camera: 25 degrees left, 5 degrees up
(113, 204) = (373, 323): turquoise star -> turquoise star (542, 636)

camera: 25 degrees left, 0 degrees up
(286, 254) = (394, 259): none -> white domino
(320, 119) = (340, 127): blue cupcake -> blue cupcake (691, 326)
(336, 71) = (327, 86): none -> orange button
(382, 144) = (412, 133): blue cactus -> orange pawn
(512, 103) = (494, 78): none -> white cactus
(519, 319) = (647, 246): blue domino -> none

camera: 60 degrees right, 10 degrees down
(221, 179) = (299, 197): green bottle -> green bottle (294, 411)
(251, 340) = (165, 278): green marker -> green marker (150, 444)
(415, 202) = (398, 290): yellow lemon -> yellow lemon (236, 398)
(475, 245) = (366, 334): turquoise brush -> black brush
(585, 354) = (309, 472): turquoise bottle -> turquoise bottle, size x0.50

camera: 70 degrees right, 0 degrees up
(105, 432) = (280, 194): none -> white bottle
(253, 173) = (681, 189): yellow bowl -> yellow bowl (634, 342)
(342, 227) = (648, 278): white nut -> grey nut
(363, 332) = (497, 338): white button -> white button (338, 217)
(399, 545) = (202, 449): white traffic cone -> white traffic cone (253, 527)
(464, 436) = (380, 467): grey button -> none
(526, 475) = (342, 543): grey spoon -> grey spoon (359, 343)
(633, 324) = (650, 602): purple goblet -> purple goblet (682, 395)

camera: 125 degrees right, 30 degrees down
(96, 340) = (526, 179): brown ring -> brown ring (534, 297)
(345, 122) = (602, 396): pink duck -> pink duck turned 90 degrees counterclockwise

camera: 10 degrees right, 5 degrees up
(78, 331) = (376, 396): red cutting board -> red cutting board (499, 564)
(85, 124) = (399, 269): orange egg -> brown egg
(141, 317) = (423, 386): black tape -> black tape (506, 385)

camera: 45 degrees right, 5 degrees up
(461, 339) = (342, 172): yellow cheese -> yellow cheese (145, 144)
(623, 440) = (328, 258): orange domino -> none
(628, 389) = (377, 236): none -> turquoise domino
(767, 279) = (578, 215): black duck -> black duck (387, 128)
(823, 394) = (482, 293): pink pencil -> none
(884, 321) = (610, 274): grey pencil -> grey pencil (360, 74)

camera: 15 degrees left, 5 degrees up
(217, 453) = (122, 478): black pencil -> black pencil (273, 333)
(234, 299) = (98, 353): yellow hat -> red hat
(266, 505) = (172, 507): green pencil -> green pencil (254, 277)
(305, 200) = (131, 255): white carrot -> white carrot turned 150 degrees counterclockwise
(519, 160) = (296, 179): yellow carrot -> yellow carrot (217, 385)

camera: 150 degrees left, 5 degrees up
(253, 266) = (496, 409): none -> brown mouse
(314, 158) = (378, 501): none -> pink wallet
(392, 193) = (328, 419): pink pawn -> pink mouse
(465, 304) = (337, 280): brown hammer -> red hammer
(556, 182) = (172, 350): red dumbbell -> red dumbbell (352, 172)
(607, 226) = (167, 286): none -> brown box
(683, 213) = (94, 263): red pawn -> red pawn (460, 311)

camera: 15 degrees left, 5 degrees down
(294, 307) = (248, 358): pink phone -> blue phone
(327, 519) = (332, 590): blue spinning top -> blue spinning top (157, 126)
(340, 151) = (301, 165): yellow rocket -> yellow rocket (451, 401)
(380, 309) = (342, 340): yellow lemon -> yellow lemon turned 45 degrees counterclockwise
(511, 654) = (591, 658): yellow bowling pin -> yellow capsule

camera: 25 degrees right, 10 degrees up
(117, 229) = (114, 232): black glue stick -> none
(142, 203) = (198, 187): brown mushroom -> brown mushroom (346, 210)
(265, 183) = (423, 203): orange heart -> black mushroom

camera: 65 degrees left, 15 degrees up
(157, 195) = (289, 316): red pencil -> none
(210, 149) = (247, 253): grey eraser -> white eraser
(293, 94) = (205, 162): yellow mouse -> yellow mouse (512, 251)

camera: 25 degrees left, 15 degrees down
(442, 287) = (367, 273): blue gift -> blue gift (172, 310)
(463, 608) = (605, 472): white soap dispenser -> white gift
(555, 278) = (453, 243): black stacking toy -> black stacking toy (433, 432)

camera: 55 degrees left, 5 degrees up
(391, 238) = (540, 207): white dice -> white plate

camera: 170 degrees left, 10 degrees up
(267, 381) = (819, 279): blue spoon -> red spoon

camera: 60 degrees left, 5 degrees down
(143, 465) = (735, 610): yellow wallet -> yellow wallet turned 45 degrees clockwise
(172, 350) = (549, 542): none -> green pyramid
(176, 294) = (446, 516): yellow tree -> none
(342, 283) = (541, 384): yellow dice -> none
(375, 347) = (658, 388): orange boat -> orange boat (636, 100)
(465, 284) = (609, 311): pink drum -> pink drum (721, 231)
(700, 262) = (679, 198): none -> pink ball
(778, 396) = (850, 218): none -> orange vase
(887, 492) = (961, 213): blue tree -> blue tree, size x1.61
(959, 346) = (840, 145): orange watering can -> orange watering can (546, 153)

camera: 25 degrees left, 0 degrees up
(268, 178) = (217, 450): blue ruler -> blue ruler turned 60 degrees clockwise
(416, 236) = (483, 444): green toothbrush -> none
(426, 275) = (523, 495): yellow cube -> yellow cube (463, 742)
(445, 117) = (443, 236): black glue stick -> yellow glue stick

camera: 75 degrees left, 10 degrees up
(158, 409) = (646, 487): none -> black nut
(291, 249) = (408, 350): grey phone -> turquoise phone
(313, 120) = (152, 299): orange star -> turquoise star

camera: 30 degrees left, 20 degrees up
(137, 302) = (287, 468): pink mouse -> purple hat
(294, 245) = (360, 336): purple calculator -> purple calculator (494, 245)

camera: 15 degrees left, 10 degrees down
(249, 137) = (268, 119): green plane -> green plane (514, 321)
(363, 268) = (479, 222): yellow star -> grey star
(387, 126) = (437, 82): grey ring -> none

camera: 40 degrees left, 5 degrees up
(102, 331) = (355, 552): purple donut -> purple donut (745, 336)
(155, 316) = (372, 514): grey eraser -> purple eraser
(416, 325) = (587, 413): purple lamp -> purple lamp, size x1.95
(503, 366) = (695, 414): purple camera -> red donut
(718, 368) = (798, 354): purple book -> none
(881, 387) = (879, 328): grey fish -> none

-*-

**What to do**
Your task is to retype the whole listing, keeping every word exactly as it is.

**Output of the task**
camera: 25 degrees left, 5 degrees up
(113, 204) = (373, 323): turquoise star -> turquoise star (542, 636)

camera: 25 degrees left, 0 degrees up
(286, 254) = (394, 259): none -> white domino
(320, 119) = (340, 127): blue cupcake -> blue cupcake (691, 326)
(336, 71) = (327, 86): none -> orange button
(382, 144) = (412, 133): blue cactus -> orange pawn
(512, 103) = (494, 78): none -> white cactus
(519, 319) = (647, 246): blue domino -> none

camera: 60 degrees right, 10 degrees down
(221, 179) = (299, 197): green bottle -> green bottle (294, 411)
(251, 340) = (165, 278): green marker -> green marker (150, 444)
(415, 202) = (398, 290): yellow lemon -> yellow lemon (236, 398)
(475, 245) = (366, 334): turquoise brush -> black brush
(585, 354) = (309, 472): turquoise bottle -> turquoise bottle, size x0.50

camera: 70 degrees right, 0 degrees up
(105, 432) = (280, 194): none -> white bottle
(253, 173) = (681, 189): yellow bowl -> yellow bowl (634, 342)
(342, 227) = (648, 278): white nut -> grey nut
(363, 332) = (497, 338): white button -> white button (338, 217)
(399, 545) = (202, 449): white traffic cone -> white traffic cone (253, 527)
(464, 436) = (380, 467): grey button -> none
(526, 475) = (342, 543): grey spoon -> grey spoon (359, 343)
(633, 324) = (650, 602): purple goblet -> purple goblet (682, 395)

camera: 125 degrees right, 30 degrees down
(96, 340) = (526, 179): brown ring -> brown ring (534, 297)
(345, 122) = (602, 396): pink duck -> pink duck turned 90 degrees counterclockwise

camera: 10 degrees right, 5 degrees up
(78, 331) = (376, 396): red cutting board -> red cutting board (499, 564)
(85, 124) = (399, 269): orange egg -> brown egg
(141, 317) = (423, 386): black tape -> black tape (506, 385)

camera: 45 degrees right, 5 degrees up
(461, 339) = (342, 172): yellow cheese -> yellow cheese (145, 144)
(623, 440) = (328, 258): orange domino -> none
(628, 389) = (377, 236): none -> turquoise domino
(767, 279) = (578, 215): black duck -> black duck (387, 128)
(823, 394) = (482, 293): pink pencil -> none
(884, 321) = (610, 274): grey pencil -> grey pencil (360, 74)

camera: 15 degrees left, 5 degrees up
(217, 453) = (122, 478): black pencil -> black pencil (273, 333)
(234, 299) = (98, 353): yellow hat -> red hat
(266, 505) = (172, 507): green pencil -> green pencil (254, 277)
(305, 200) = (131, 255): white carrot -> white carrot turned 150 degrees counterclockwise
(519, 160) = (296, 179): yellow carrot -> yellow carrot (217, 385)

camera: 150 degrees left, 5 degrees up
(253, 266) = (496, 409): none -> brown mouse
(314, 158) = (378, 501): none -> pink wallet
(392, 193) = (328, 419): pink pawn -> pink mouse
(465, 304) = (337, 280): brown hammer -> red hammer
(556, 182) = (172, 350): red dumbbell -> red dumbbell (352, 172)
(607, 226) = (167, 286): none -> brown box
(683, 213) = (94, 263): red pawn -> red pawn (460, 311)

camera: 15 degrees left, 5 degrees down
(294, 307) = (248, 358): pink phone -> blue phone
(327, 519) = (332, 590): blue spinning top -> blue spinning top (157, 126)
(340, 151) = (301, 165): yellow rocket -> yellow rocket (451, 401)
(380, 309) = (342, 340): yellow lemon -> yellow lemon turned 45 degrees counterclockwise
(511, 654) = (591, 658): yellow bowling pin -> yellow capsule

camera: 25 degrees right, 10 degrees up
(117, 229) = (114, 232): black glue stick -> none
(142, 203) = (198, 187): brown mushroom -> brown mushroom (346, 210)
(265, 183) = (423, 203): orange heart -> black mushroom

camera: 65 degrees left, 15 degrees up
(157, 195) = (289, 316): red pencil -> none
(210, 149) = (247, 253): grey eraser -> white eraser
(293, 94) = (205, 162): yellow mouse -> yellow mouse (512, 251)

camera: 25 degrees left, 15 degrees down
(442, 287) = (367, 273): blue gift -> blue gift (172, 310)
(463, 608) = (605, 472): white soap dispenser -> white gift
(555, 278) = (453, 243): black stacking toy -> black stacking toy (433, 432)

camera: 55 degrees left, 5 degrees up
(391, 238) = (540, 207): white dice -> white plate

camera: 170 degrees left, 10 degrees up
(267, 381) = (819, 279): blue spoon -> red spoon

camera: 60 degrees left, 5 degrees down
(143, 465) = (735, 610): yellow wallet -> yellow wallet turned 45 degrees clockwise
(172, 350) = (549, 542): none -> green pyramid
(176, 294) = (446, 516): yellow tree -> none
(342, 283) = (541, 384): yellow dice -> none
(375, 347) = (658, 388): orange boat -> orange boat (636, 100)
(465, 284) = (609, 311): pink drum -> pink drum (721, 231)
(700, 262) = (679, 198): none -> pink ball
(778, 396) = (850, 218): none -> orange vase
(887, 492) = (961, 213): blue tree -> blue tree, size x1.61
(959, 346) = (840, 145): orange watering can -> orange watering can (546, 153)

camera: 25 degrees left, 0 degrees up
(268, 178) = (217, 450): blue ruler -> blue ruler turned 60 degrees clockwise
(416, 236) = (483, 444): green toothbrush -> none
(426, 275) = (523, 495): yellow cube -> yellow cube (463, 742)
(445, 117) = (443, 236): black glue stick -> yellow glue stick

camera: 75 degrees left, 10 degrees up
(158, 409) = (646, 487): none -> black nut
(291, 249) = (408, 350): grey phone -> turquoise phone
(313, 120) = (152, 299): orange star -> turquoise star

camera: 30 degrees left, 20 degrees up
(137, 302) = (287, 468): pink mouse -> purple hat
(294, 245) = (360, 336): purple calculator -> purple calculator (494, 245)

camera: 15 degrees left, 10 degrees down
(249, 137) = (268, 119): green plane -> green plane (514, 321)
(363, 268) = (479, 222): yellow star -> grey star
(387, 126) = (437, 82): grey ring -> none

camera: 40 degrees left, 5 degrees up
(102, 331) = (355, 552): purple donut -> purple donut (745, 336)
(155, 316) = (372, 514): grey eraser -> purple eraser
(416, 325) = (587, 413): purple lamp -> purple lamp, size x1.95
(503, 366) = (695, 414): purple camera -> red donut
(718, 368) = (798, 354): purple book -> none
(881, 387) = (879, 328): grey fish -> none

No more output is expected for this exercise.